■ To do ■
Only the opening lines of the listing, through the one with "camera: 95 degrees left, 0 degrees up", are to be retyped, each exactly as it stands.

■ Record excerpts ■
════

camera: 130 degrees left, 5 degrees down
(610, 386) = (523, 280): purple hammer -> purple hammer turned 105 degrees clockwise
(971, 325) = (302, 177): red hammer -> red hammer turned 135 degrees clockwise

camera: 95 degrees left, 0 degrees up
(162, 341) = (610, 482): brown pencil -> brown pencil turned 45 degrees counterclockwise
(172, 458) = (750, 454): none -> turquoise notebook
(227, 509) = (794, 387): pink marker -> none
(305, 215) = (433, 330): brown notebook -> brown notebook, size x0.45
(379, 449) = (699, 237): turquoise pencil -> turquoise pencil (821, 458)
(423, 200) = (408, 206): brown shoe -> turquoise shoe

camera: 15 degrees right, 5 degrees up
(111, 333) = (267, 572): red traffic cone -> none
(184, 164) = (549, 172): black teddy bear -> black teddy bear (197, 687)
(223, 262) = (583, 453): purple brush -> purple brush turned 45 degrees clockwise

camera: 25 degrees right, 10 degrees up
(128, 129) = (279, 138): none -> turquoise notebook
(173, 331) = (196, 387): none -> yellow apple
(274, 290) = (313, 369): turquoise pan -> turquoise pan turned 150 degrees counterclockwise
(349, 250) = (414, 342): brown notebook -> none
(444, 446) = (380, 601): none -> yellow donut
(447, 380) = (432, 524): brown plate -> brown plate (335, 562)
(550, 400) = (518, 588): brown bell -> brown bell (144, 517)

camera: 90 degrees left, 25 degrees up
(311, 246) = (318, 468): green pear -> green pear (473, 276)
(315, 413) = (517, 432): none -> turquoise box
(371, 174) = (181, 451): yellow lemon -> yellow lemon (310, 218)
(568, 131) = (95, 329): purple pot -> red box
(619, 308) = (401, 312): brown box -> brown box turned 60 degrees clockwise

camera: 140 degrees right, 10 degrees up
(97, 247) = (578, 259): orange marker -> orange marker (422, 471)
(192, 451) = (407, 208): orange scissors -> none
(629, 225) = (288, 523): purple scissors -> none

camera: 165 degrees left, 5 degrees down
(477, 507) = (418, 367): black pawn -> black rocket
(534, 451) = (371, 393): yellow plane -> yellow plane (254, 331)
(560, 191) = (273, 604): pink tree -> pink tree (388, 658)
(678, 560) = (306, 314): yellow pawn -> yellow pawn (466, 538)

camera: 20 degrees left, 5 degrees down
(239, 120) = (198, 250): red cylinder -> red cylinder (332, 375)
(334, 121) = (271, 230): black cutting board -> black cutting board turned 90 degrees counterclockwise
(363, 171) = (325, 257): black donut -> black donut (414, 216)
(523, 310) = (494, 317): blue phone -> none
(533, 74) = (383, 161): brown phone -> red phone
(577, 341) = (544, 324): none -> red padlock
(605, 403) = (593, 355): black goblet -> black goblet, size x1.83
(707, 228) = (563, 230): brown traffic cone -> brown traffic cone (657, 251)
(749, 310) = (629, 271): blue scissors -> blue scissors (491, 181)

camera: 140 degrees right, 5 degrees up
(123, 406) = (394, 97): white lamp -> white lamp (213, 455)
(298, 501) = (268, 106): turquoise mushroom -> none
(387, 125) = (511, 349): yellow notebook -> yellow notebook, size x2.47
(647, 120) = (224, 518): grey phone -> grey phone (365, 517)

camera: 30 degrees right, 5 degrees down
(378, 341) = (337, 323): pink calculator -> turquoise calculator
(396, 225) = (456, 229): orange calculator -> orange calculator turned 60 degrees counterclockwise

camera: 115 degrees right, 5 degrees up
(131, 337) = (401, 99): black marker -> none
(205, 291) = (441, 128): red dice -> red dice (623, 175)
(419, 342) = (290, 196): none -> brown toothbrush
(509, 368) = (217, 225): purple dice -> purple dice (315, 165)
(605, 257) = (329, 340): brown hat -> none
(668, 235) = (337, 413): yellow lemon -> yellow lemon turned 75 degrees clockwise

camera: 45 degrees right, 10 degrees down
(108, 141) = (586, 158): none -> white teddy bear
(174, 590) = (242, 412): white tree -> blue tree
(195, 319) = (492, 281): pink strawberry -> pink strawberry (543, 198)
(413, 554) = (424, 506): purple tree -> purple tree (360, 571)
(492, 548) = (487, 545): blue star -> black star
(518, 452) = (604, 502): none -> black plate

════

■ Answer to the exercise ■
camera: 130 degrees left, 5 degrees down
(610, 386) = (523, 280): purple hammer -> purple hammer turned 105 degrees clockwise
(971, 325) = (302, 177): red hammer -> red hammer turned 135 degrees clockwise

camera: 95 degrees left, 0 degrees up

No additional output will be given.